■ STATED TASK
Could you repeat the records word for word, starting at the line that has "Conakry: 4:11 -> 9:40" and stopping after the line that has "Kigali: 8:01 -> none"? Leave the pictures out.

■ PROVIDED RECORDS
════════════════

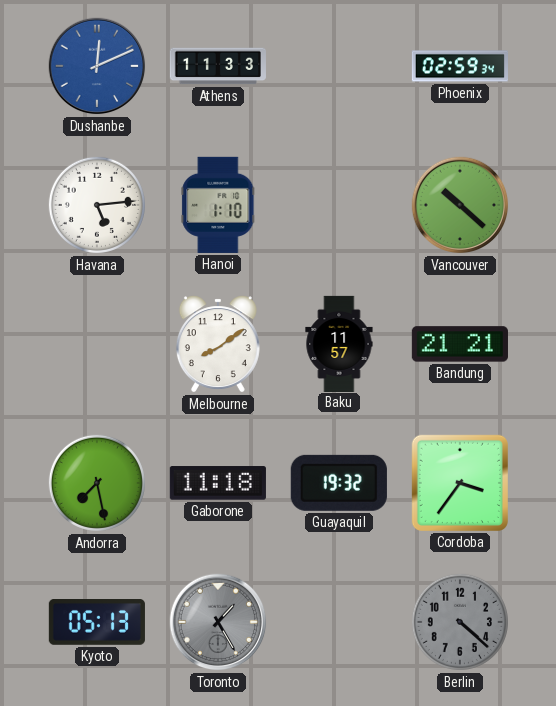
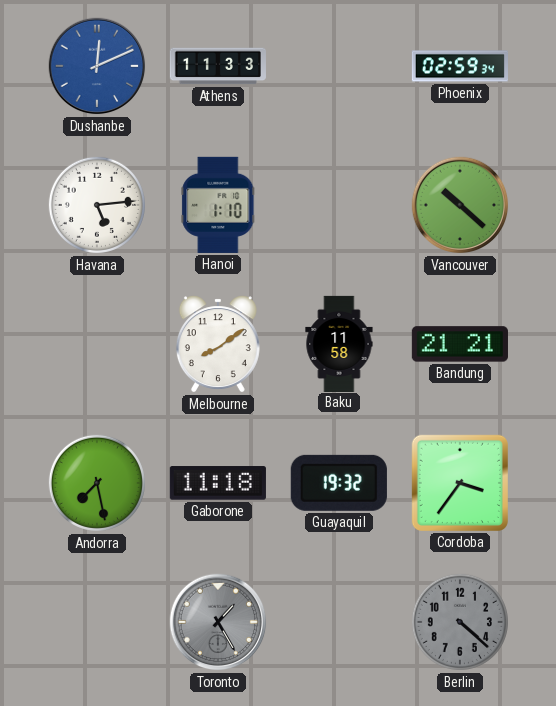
Baku: 11:57 -> 11:58
Kyoto: 05:13 -> none
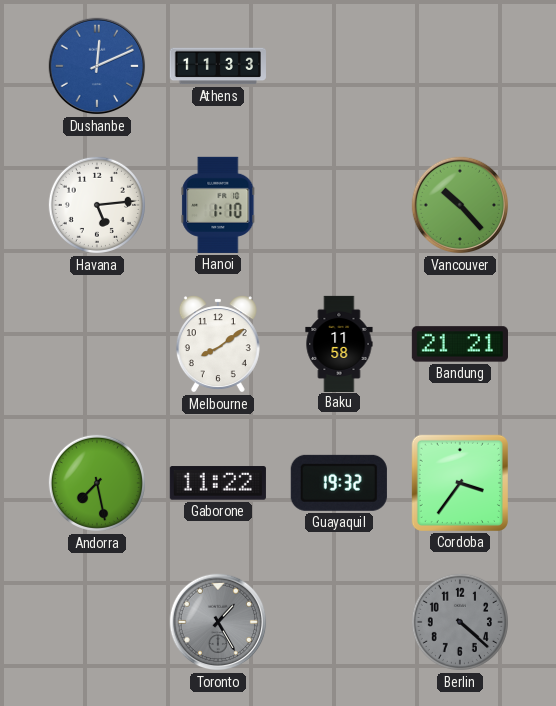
Phoenix: 02:59 -> none
Vancouver: 10:22 -> 10:23
Gaborone: 11:18 -> 11:22
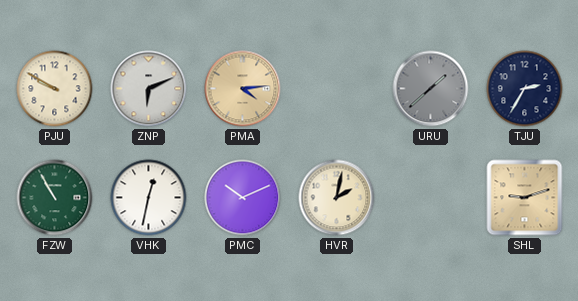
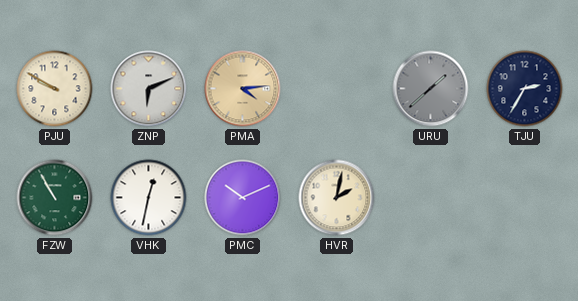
SHL: 9:12 -> none
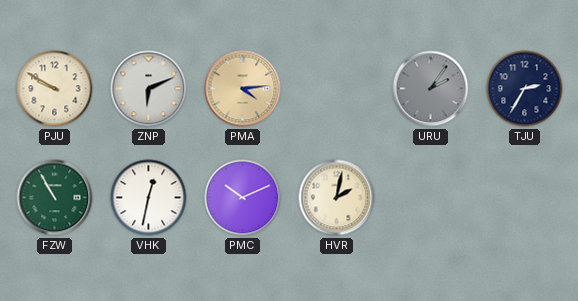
URU: 1:38 -> 2:06
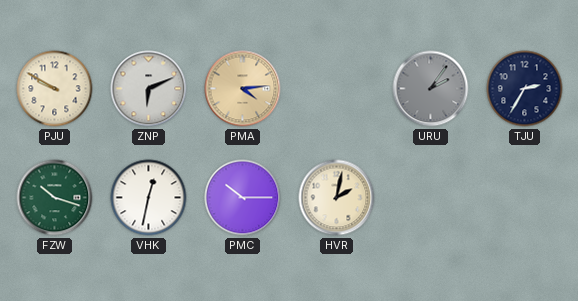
FZW: 10:55 -> 10:18
PMC: 10:11 -> 10:15
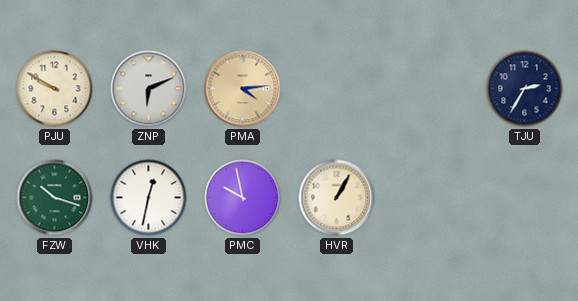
URU: 2:06 -> none
PMC: 10:15 -> 9:58
HVR: 2:02 -> 1:05
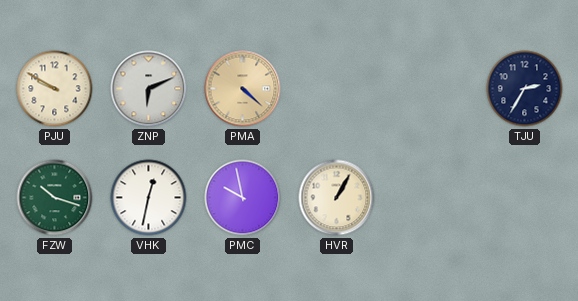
PMA: 4:14 -> 4:22
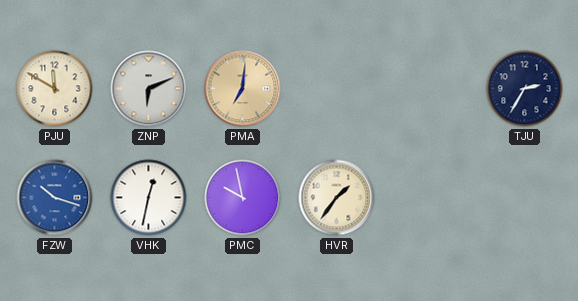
PJU: 9:50 -> 11:50
PMA: 4:22 -> 7:01
FZW dial: green -> blue
HVR: 1:05 -> 1:36
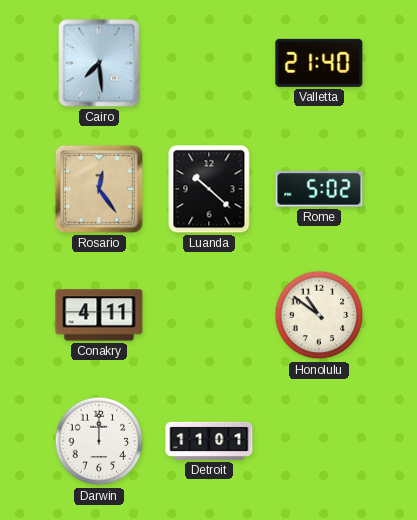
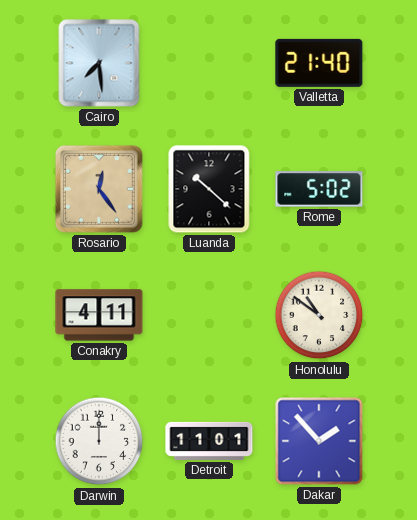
Dakar: none -> 1:53
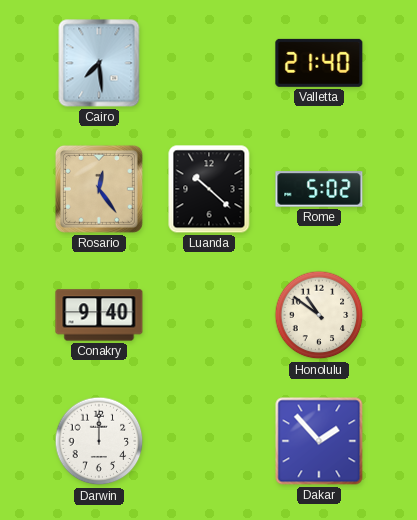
Conakry: 4:11 -> 9:40
Detroit: 11:01 -> none
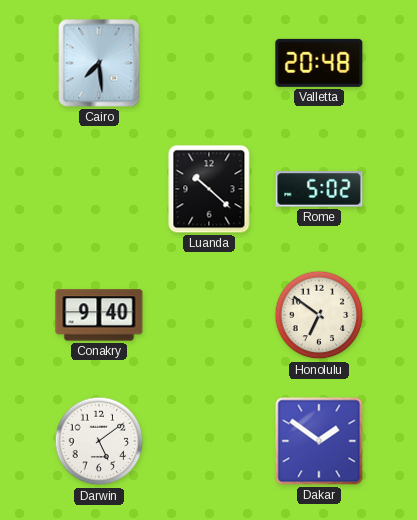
Valletta: 21:40 -> 20:48
Rosario: 12:24 -> none
Honolulu: 10:51 -> 6:51
Darwin: 12:00 -> 5:09
Dakar: 1:53 -> 1:51
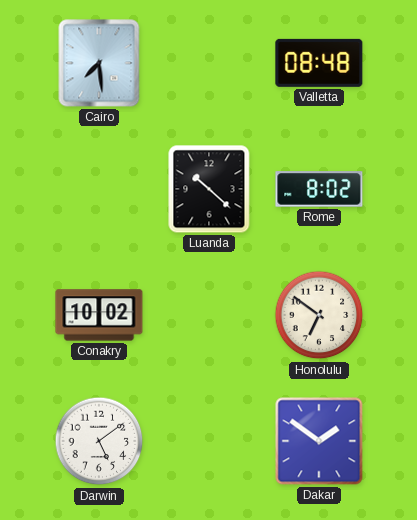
Valletta: 20:48 -> 08:48
Rome: 5:02 -> 8:02
Conakry: 9:40 -> 10:02
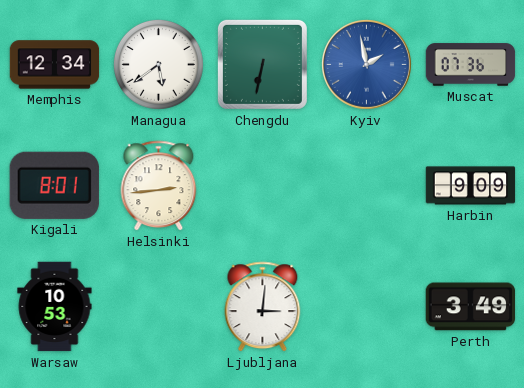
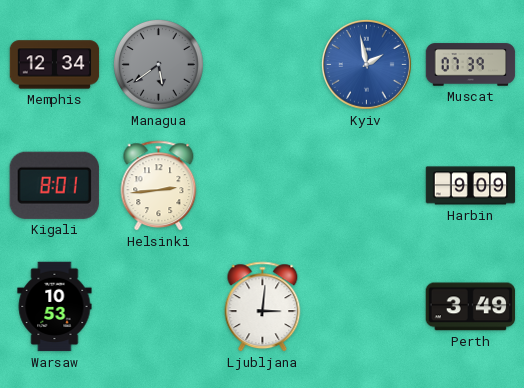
Managua dial: white -> grey
Chengdu: 6:32 -> none
Muscat: 07:36 -> 07:39
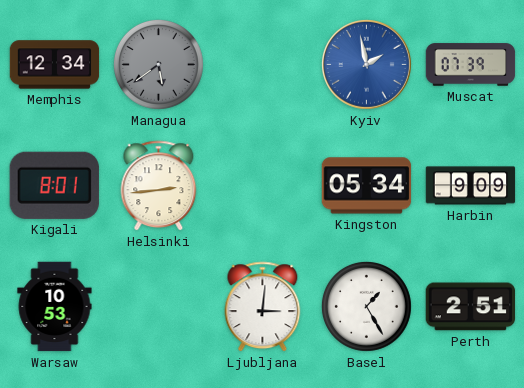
Kingston: none -> 05:34
Basel: none -> 1:25
Perth: 3:49 -> 2:51
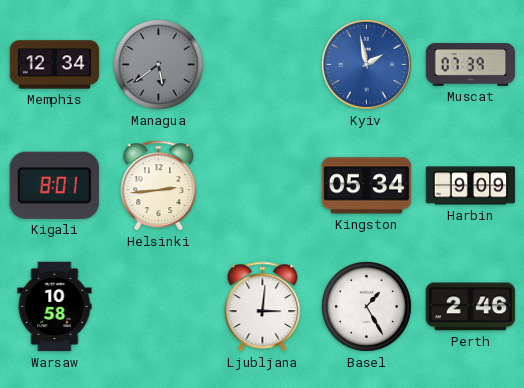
Warsaw: 10:53 -> 10:58
Perth: 2:51 -> 2:46
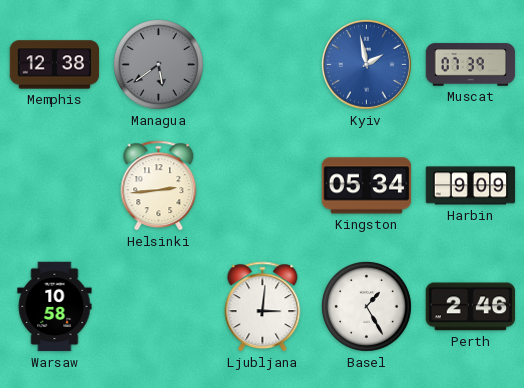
Memphis: 12:34 -> 12:38
Kigali: 8:01 -> none
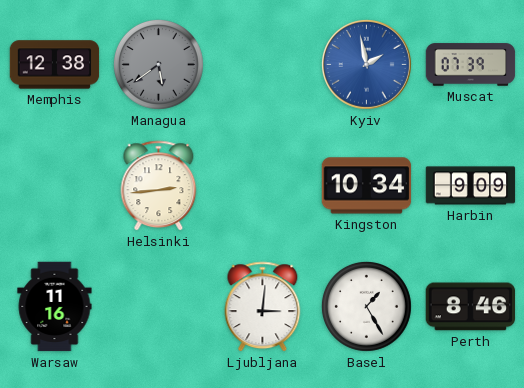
Kingston: 05:34 -> 10:34
Warsaw: 10:58 -> 11:16
Perth: 2:46 -> 8:46
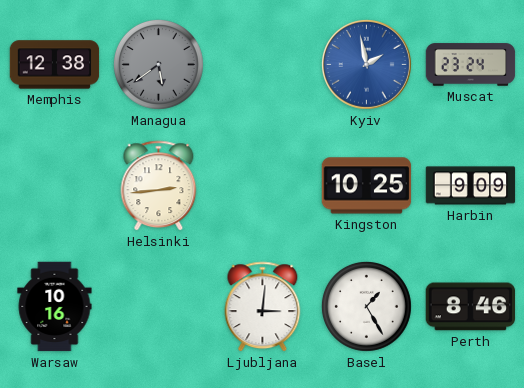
Muscat: 07:39 -> 23:24
Kingston: 10:34 -> 10:25
Warsaw: 11:16 -> 10:16
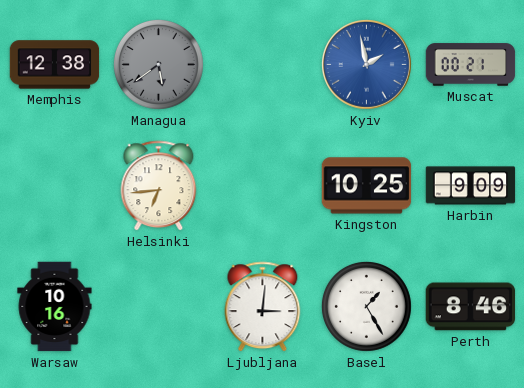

════════════════

■ IN RESPONSE
Conakry: 4:11 -> 9:40
Detroit: 11:01 -> none
Valletta: 21:40 -> 20:48
Rosario: 12:24 -> none
Honolulu: 10:51 -> 6:51
Darwin: 12:00 -> 5:09
Dakar: 1:53 -> 1:51
Valletta: 20:48 -> 08:48
Rome: 5:02 -> 8:02
Conakry: 9:40 -> 10:02
Managua dial: white -> grey
Chengdu: 6:32 -> none
Muscat: 07:36 -> 07:39
Kingston: none -> 05:34
Basel: none -> 1:25
Perth: 3:49 -> 2:51
Warsaw: 10:53 -> 10:58
Perth: 2:51 -> 2:46
Memphis: 12:34 -> 12:38
Kigali: 8:01 -> none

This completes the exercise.